ASSIGNMENT:
Nothing outside the range below should be printed. Output exactly the lines from the line with "none -> yellow plate F2:G2 level 1" to the line with "none -> lime plate B4 level 2", both included.

EXERCISE DATA:
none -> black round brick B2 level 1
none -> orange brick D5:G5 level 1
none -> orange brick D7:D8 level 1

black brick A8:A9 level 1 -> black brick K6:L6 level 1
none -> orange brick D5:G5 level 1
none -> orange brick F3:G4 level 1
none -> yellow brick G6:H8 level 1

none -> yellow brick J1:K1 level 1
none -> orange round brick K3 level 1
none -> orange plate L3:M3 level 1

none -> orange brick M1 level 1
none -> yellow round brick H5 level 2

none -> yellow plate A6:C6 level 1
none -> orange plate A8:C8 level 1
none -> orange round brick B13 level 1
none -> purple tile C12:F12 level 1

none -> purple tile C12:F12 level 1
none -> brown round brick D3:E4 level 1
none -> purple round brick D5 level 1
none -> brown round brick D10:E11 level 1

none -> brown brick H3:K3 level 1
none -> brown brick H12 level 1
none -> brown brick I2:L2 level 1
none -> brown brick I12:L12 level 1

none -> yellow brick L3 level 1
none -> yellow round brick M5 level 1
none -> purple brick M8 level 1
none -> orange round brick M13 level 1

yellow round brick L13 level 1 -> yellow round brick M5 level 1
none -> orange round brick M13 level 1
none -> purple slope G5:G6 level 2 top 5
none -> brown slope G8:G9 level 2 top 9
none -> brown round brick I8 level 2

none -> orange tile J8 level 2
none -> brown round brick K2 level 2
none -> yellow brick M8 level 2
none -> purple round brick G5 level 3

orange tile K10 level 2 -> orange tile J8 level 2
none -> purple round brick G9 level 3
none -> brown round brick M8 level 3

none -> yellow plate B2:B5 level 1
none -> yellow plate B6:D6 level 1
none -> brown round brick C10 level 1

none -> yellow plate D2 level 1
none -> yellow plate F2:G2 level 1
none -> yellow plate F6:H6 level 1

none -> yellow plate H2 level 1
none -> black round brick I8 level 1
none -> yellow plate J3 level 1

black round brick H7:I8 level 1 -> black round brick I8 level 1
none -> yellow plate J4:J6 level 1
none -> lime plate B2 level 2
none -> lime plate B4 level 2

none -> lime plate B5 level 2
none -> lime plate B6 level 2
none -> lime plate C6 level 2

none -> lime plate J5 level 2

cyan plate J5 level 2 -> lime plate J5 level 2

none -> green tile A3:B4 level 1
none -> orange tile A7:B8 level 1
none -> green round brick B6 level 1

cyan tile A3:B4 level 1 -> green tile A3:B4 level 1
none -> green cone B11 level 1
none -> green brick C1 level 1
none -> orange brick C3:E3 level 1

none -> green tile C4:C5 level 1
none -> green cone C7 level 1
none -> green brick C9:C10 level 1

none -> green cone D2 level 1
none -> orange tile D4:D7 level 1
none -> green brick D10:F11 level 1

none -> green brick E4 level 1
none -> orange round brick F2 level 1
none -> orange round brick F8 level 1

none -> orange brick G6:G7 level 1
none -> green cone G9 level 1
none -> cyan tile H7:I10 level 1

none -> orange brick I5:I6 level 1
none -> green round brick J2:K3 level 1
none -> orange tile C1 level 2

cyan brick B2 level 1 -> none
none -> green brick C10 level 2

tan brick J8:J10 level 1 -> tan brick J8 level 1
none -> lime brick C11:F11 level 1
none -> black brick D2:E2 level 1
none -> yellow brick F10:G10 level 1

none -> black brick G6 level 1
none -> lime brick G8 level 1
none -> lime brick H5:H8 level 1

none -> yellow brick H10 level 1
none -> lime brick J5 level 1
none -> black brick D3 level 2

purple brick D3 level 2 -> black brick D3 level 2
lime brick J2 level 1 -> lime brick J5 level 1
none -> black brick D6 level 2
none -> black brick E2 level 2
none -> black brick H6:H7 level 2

REPLY:
none -> yellow plate F2:G2 level 1
none -> yellow plate F6:H6 level 1

none -> yellow plate H2 level 1
none -> black round brick I8 level 1
none -> yellow plate J3 level 1

black round brick H7:I8 level 1 -> black round brick I8 level 1
none -> yellow plate J4:J6 level 1
none -> lime plate B2 level 2
none -> lime plate B4 level 2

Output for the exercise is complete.